Stored data:
......
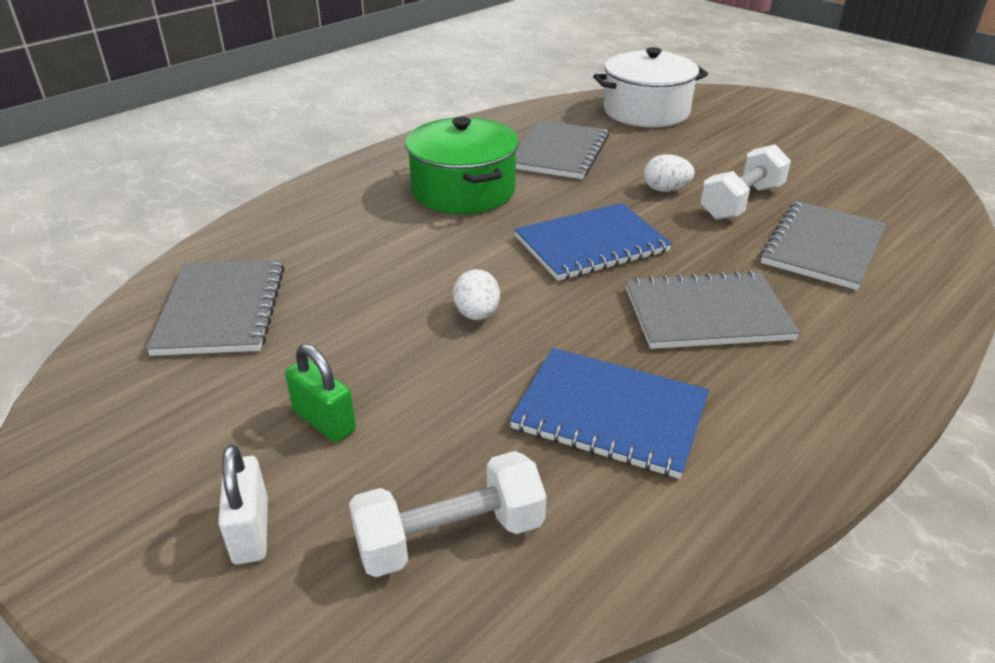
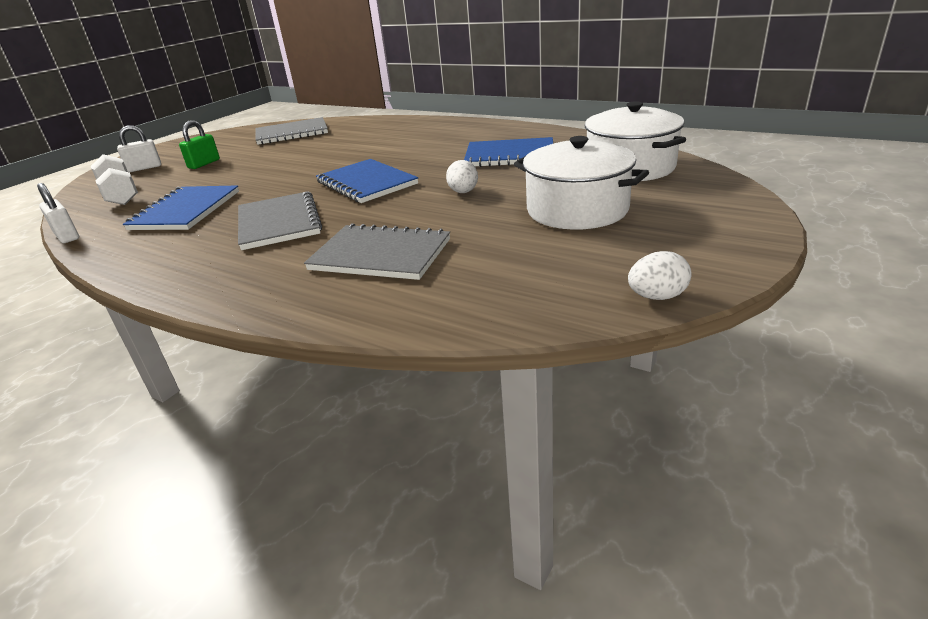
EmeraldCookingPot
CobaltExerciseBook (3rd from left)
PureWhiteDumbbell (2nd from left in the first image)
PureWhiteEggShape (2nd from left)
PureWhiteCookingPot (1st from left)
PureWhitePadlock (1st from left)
......
What to do | Only these are to be transcribed: the line with "CobaltExerciseBook (3rd from left)" and every line after it through the last line of the entries, each exactly.

Reply to the task |
CobaltExerciseBook (3rd from left)
PureWhiteDumbbell (2nd from left in the first image)
PureWhiteEggShape (2nd from left)
PureWhiteCookingPot (1st from left)
PureWhitePadlock (1st from left)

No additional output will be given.